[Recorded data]
+-------+
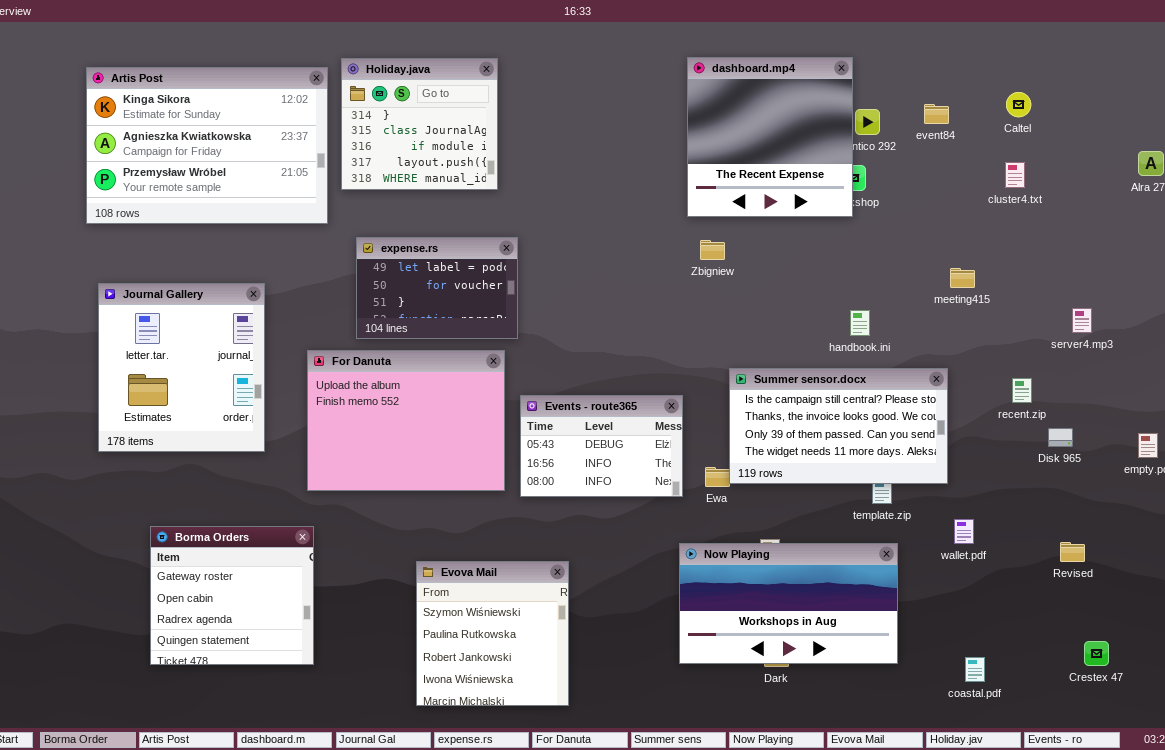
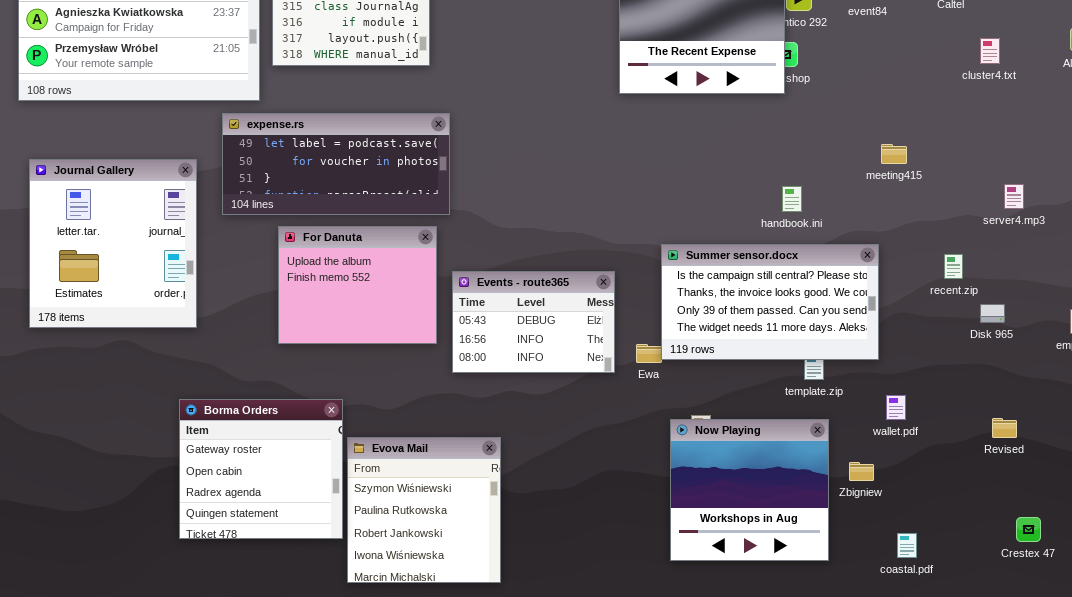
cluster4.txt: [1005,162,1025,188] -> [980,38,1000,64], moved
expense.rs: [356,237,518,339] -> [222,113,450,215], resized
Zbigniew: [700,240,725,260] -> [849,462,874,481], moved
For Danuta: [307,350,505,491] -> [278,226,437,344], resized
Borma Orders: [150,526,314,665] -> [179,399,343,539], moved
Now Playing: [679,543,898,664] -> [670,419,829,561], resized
+-------+
| EXERCISE BRIEF |
The result should be an exact copy of every entry above, with no pictures included.

| ANSWER SECTION |
cluster4.txt: [1005,162,1025,188] -> [980,38,1000,64], moved
expense.rs: [356,237,518,339] -> [222,113,450,215], resized
Zbigniew: [700,240,725,260] -> [849,462,874,481], moved
For Danuta: [307,350,505,491] -> [278,226,437,344], resized
Borma Orders: [150,526,314,665] -> [179,399,343,539], moved
Now Playing: [679,543,898,664] -> [670,419,829,561], resized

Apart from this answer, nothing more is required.